What to do:
An image-free, word-for-word version of the records below is to be returned.

************

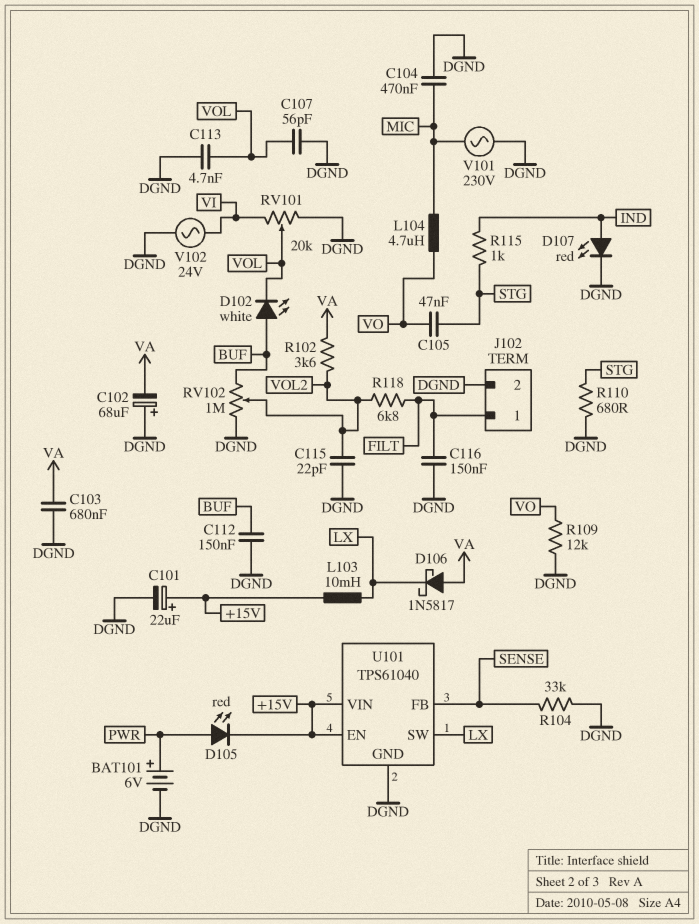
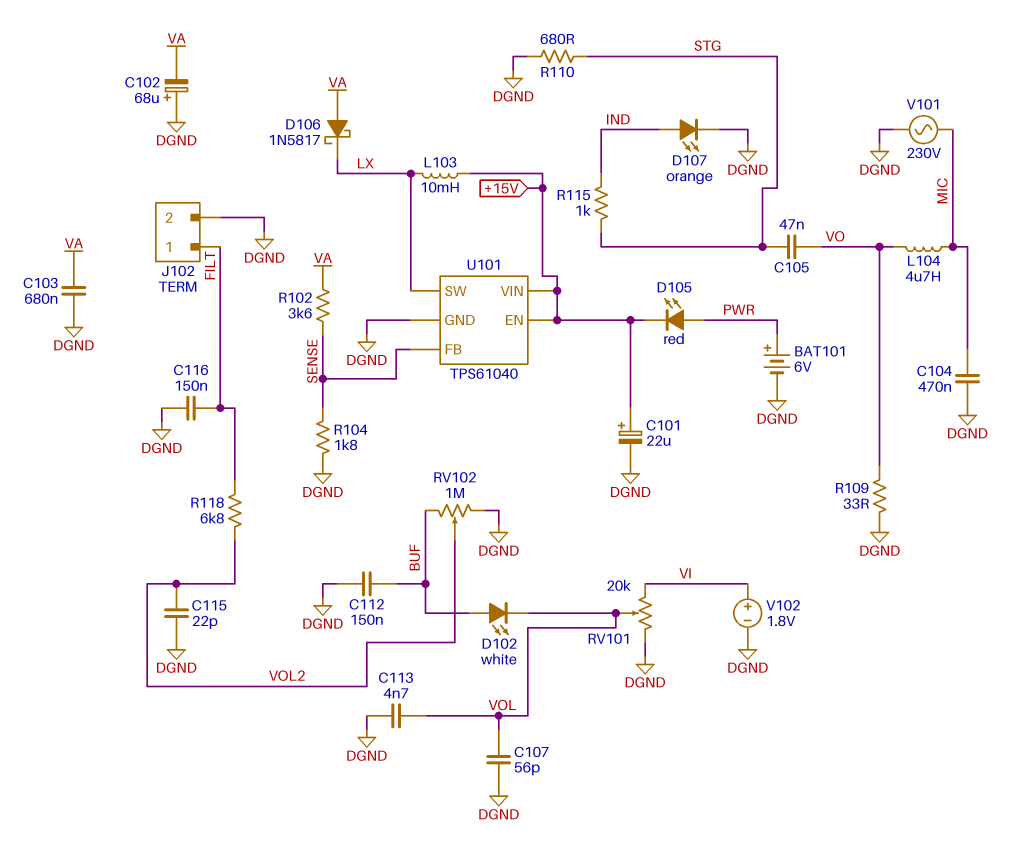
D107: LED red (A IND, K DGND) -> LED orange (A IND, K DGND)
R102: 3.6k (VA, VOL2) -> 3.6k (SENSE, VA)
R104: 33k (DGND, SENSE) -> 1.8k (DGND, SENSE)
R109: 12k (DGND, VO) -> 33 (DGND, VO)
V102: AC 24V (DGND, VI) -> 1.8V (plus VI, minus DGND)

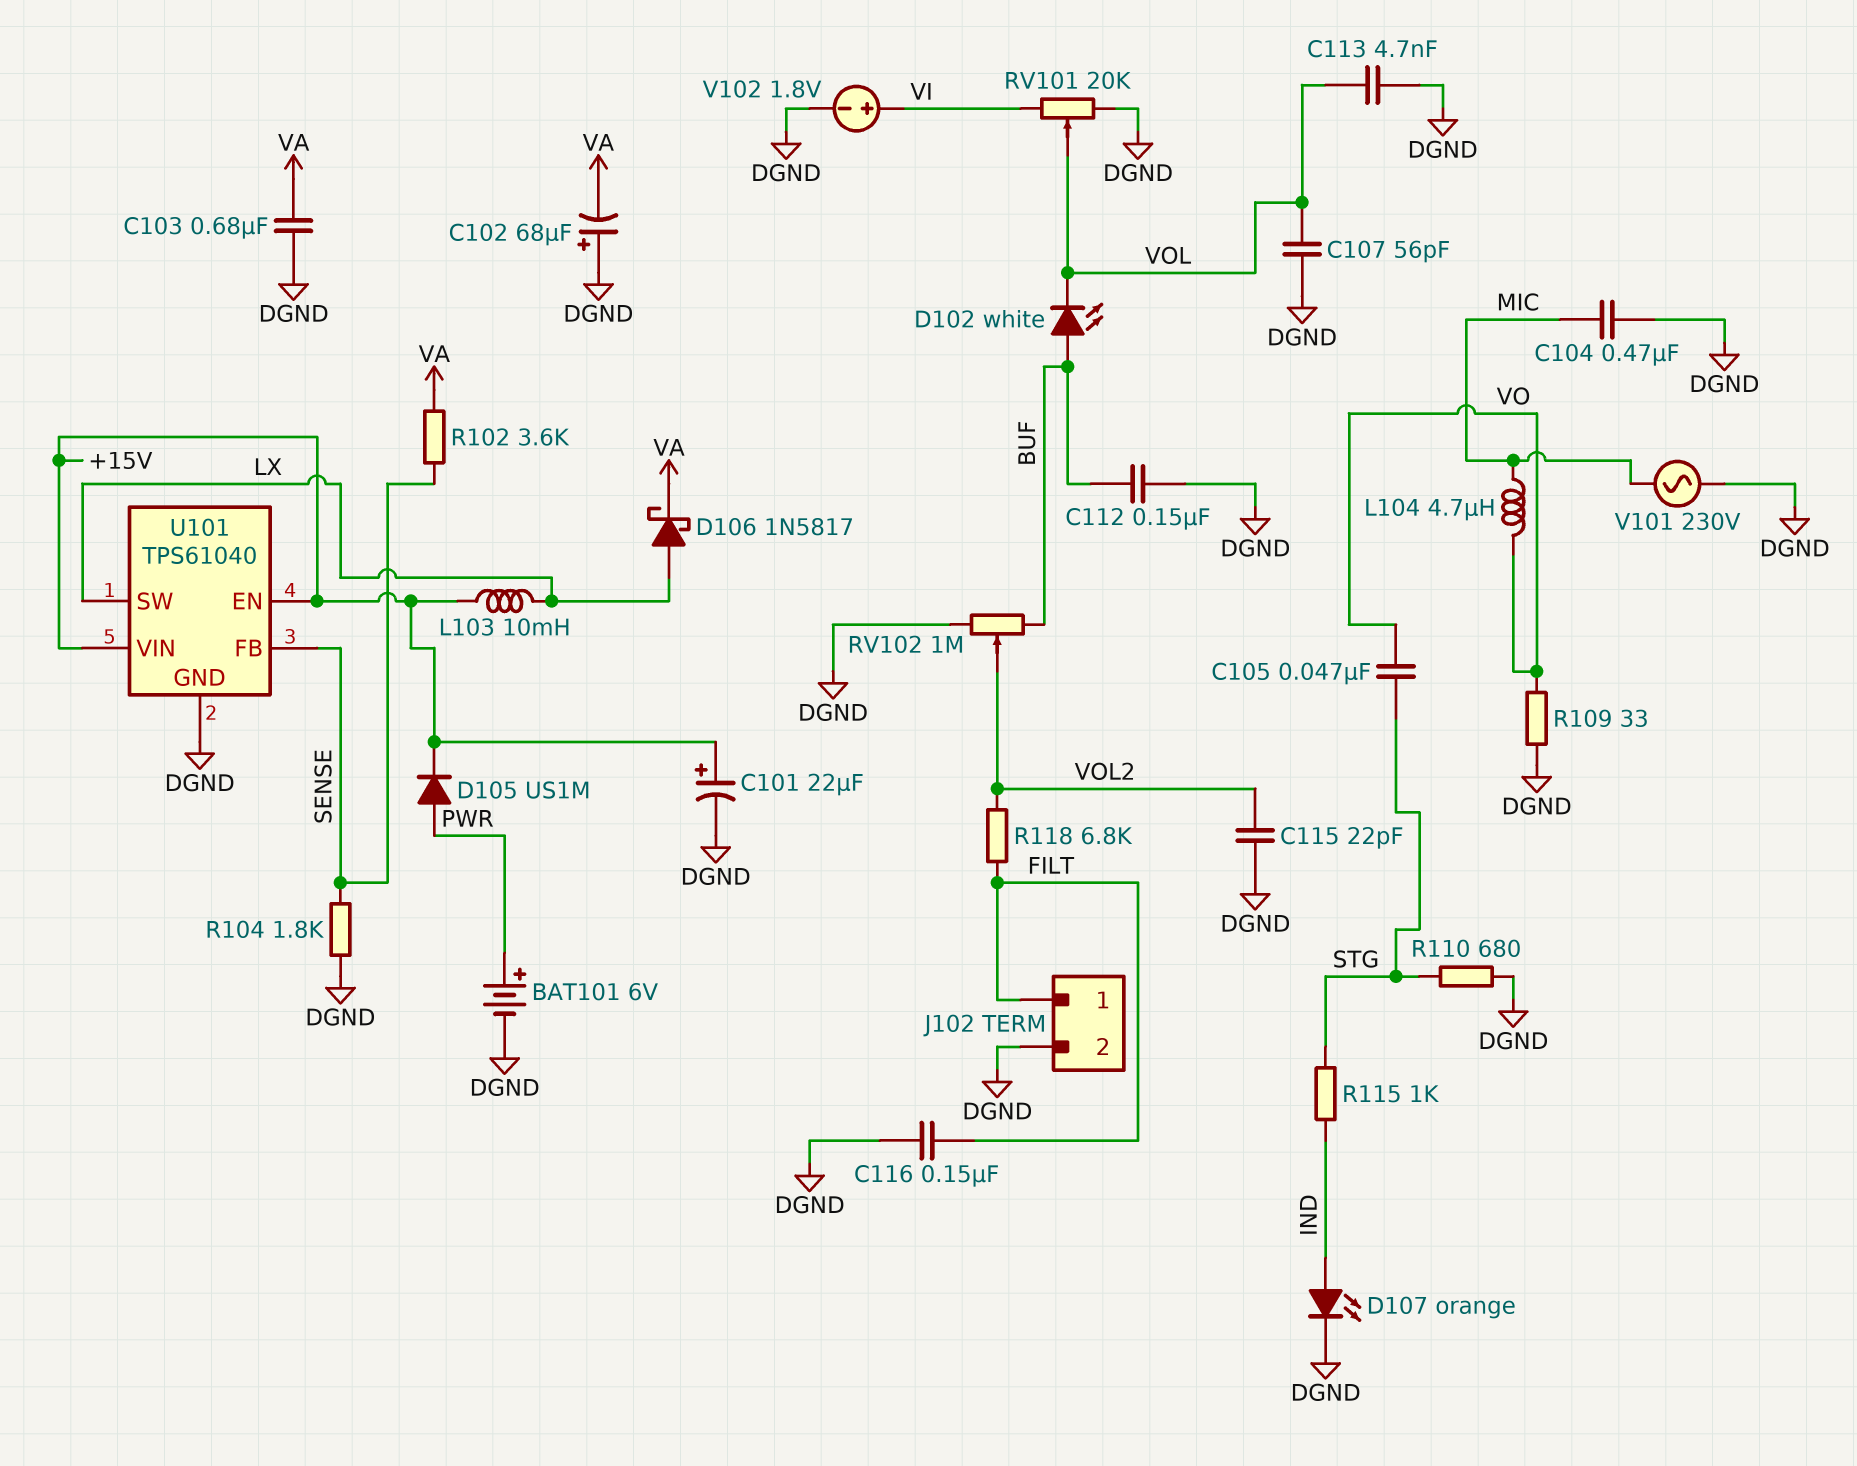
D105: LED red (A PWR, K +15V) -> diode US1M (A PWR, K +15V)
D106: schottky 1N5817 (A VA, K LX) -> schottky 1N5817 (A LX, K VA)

************

Problem solution:
D107: LED red (A IND, K DGND) -> LED orange (A IND, K DGND)
R102: 3.6k (VA, VOL2) -> 3.6k (SENSE, VA)
R104: 33k (DGND, SENSE) -> 1.8k (DGND, SENSE)
R109: 12k (DGND, VO) -> 33 (DGND, VO)
V102: AC 24V (DGND, VI) -> 1.8V (plus VI, minus DGND)

D105: LED red (A PWR, K +15V) -> diode US1M (A PWR, K +15V)
D106: schottky 1N5817 (A VA, K LX) -> schottky 1N5817 (A LX, K VA)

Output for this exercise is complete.